All of the data goes into your copy exactly as written. Images do not.

DATA SECTION
· · · · · · ·

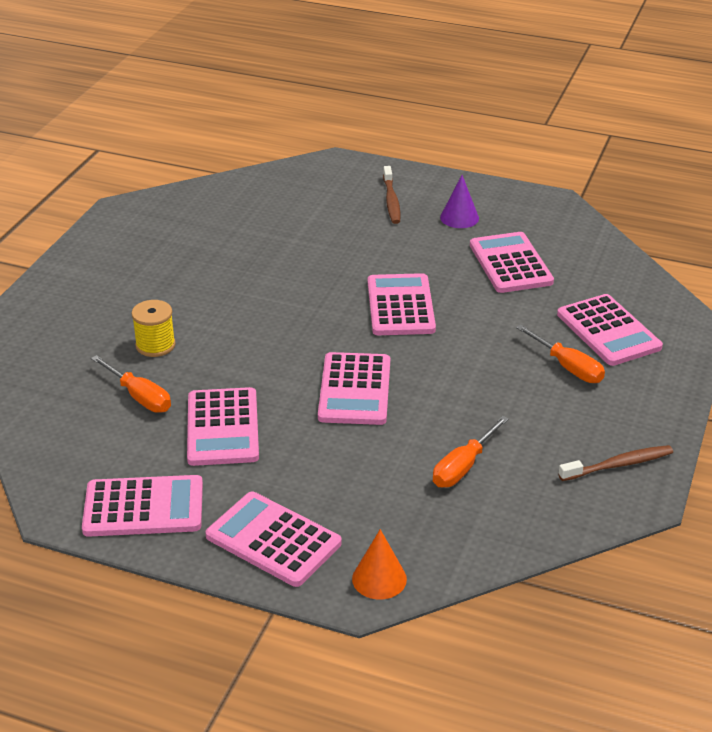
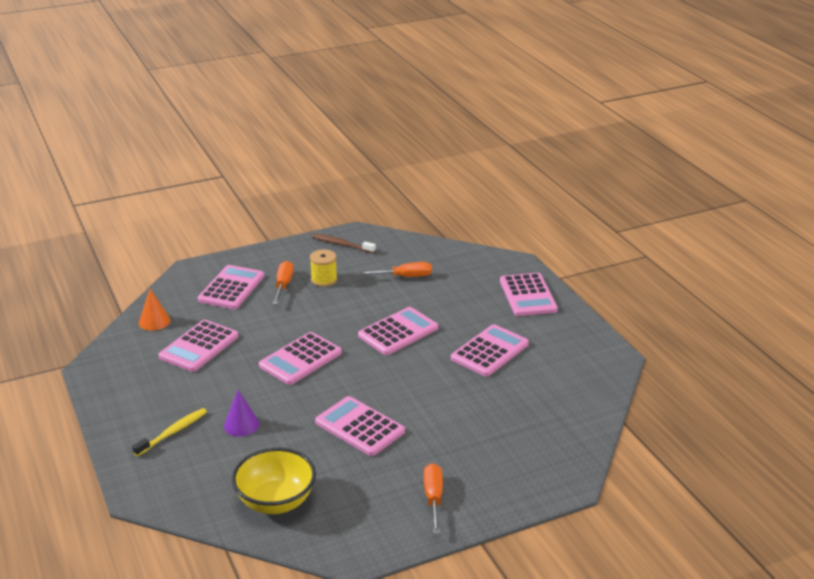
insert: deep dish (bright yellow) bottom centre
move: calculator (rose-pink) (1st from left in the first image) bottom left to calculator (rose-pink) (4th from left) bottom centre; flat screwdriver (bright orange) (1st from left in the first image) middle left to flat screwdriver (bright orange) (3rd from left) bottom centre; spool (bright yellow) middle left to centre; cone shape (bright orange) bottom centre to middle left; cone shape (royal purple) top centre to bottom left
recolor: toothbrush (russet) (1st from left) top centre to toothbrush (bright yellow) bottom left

· · · · · · ·

ANSWER BOX
insert: deep dish (bright yellow) bottom centre
move: calculator (rose-pink) (1st from left in the first image) bottom left to calculator (rose-pink) (4th from left) bottom centre; flat screwdriver (bright orange) (1st from left in the first image) middle left to flat screwdriver (bright orange) (3rd from left) bottom centre; spool (bright yellow) middle left to centre; cone shape (bright orange) bottom centre to middle left; cone shape (royal purple) top centre to bottom left
recolor: toothbrush (russet) (1st from left) top centre to toothbrush (bright yellow) bottom left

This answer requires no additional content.